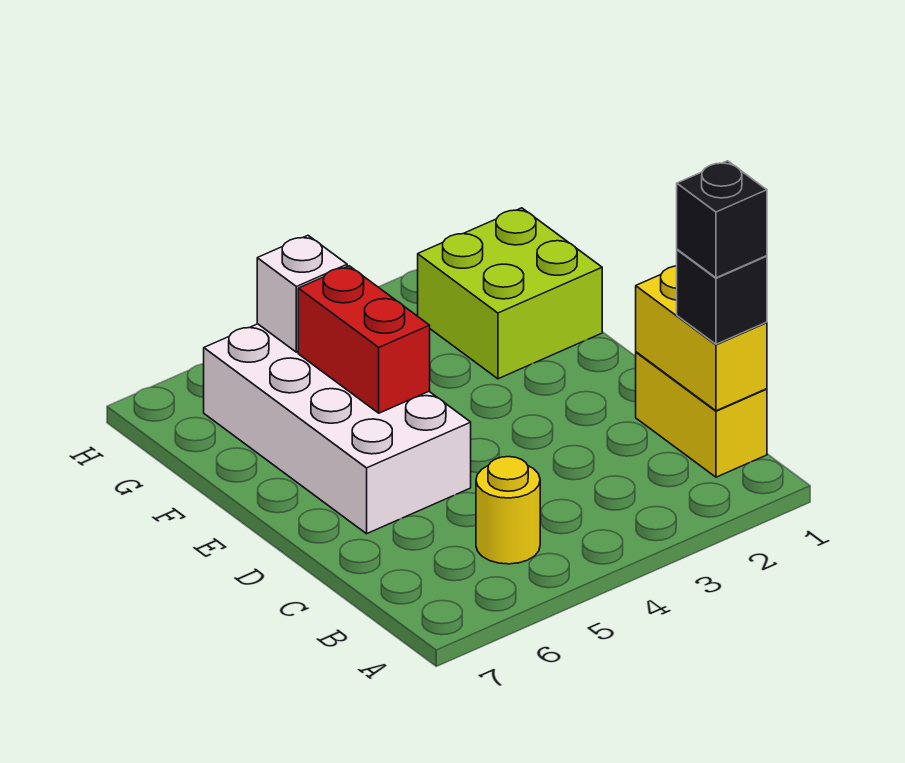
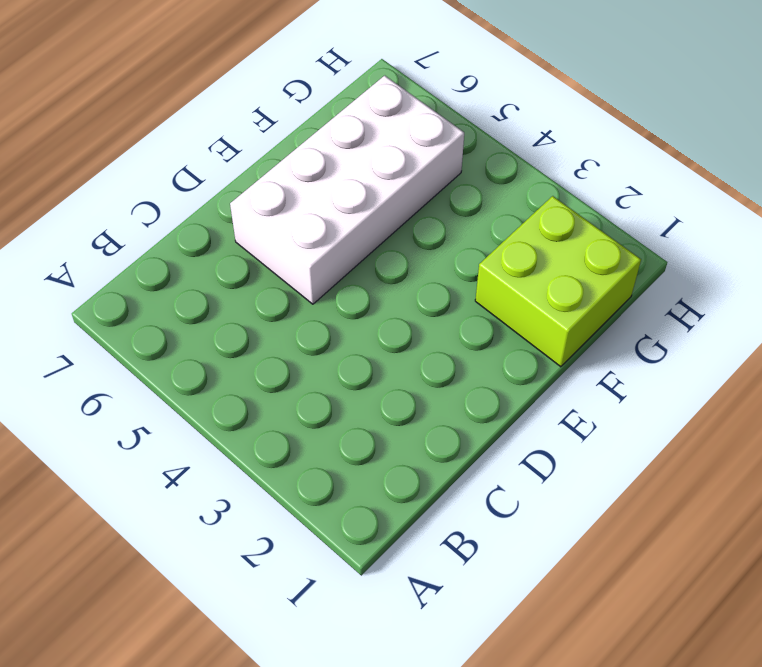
none -> yellow brick B1:C1 level 1
none -> yellow round brick B5 level 1

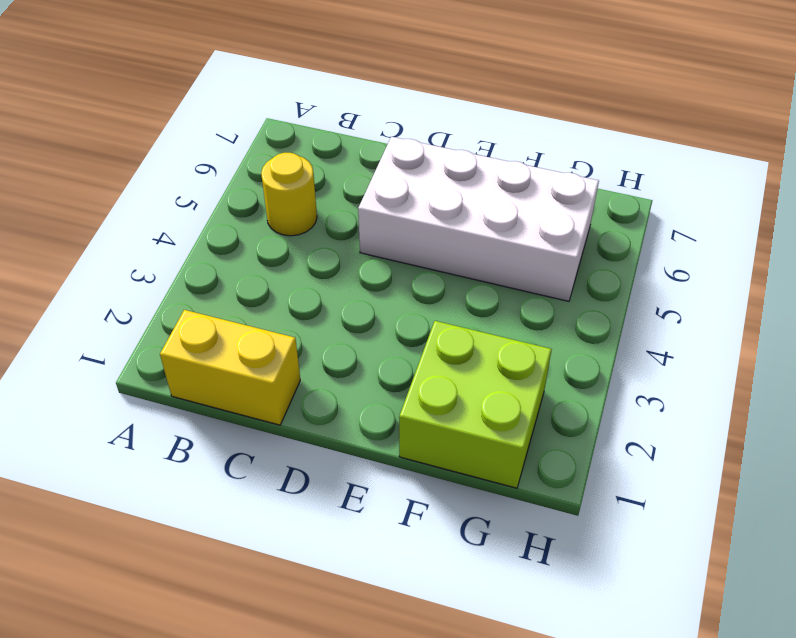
none -> yellow brick B1:C1 level 2
none -> red brick E5:F5 level 2

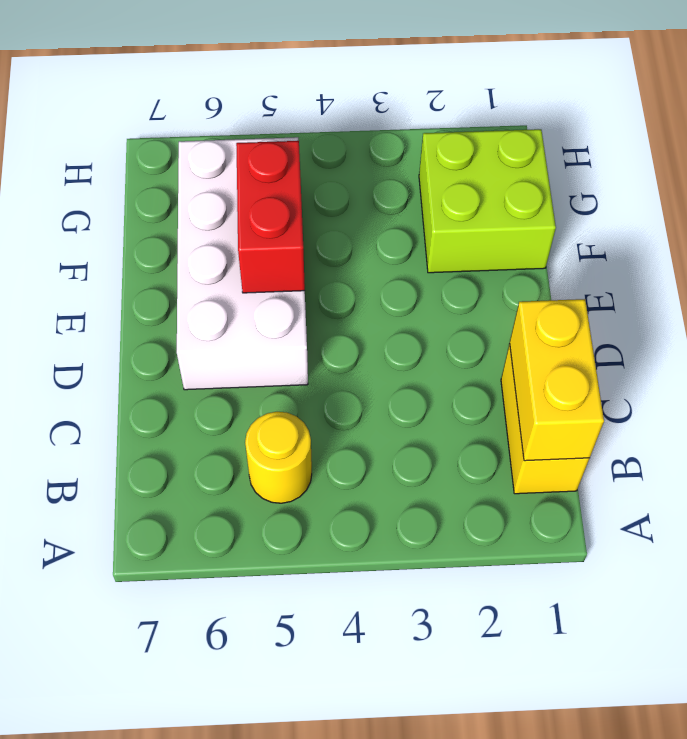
none -> white brick G5 level 2
none -> black brick B1 level 3

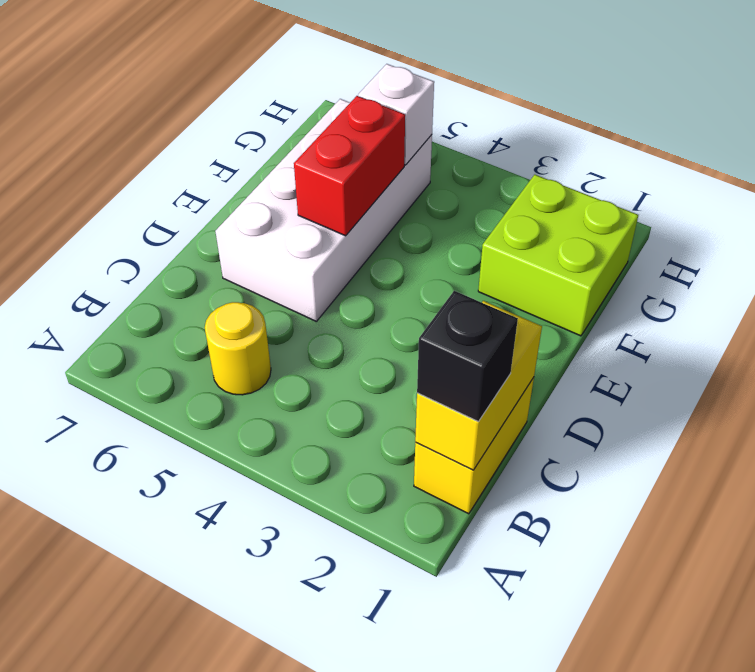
none -> black brick B1 level 4

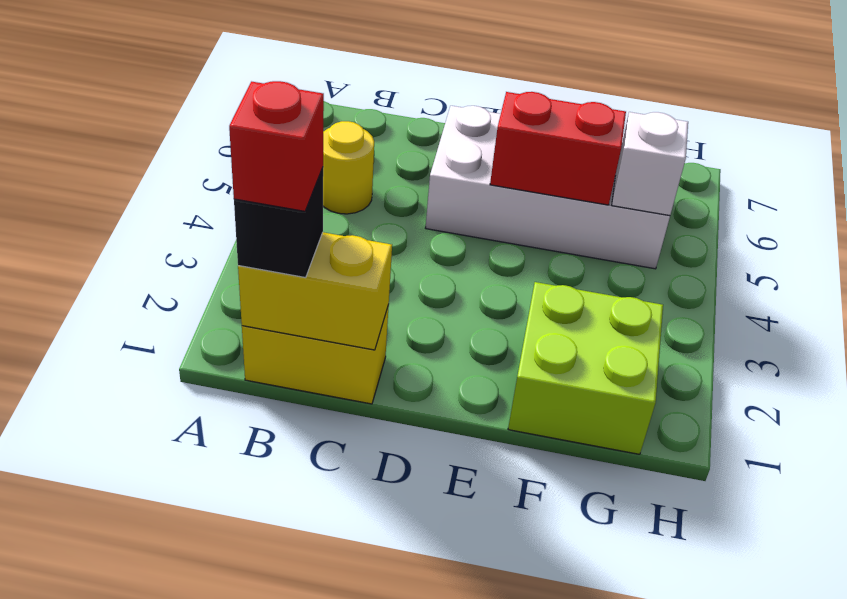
red brick B1 level 4 -> black brick B1 level 4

—————

:: Work request ::
Quote the data above in full, leaving out the pictures it holds.

:: Expected answer ::
none -> yellow brick B1:C1 level 1
none -> yellow round brick B5 level 1

none -> yellow brick B1:C1 level 2
none -> red brick E5:F5 level 2

none -> white brick G5 level 2
none -> black brick B1 level 3

none -> black brick B1 level 4

red brick B1 level 4 -> black brick B1 level 4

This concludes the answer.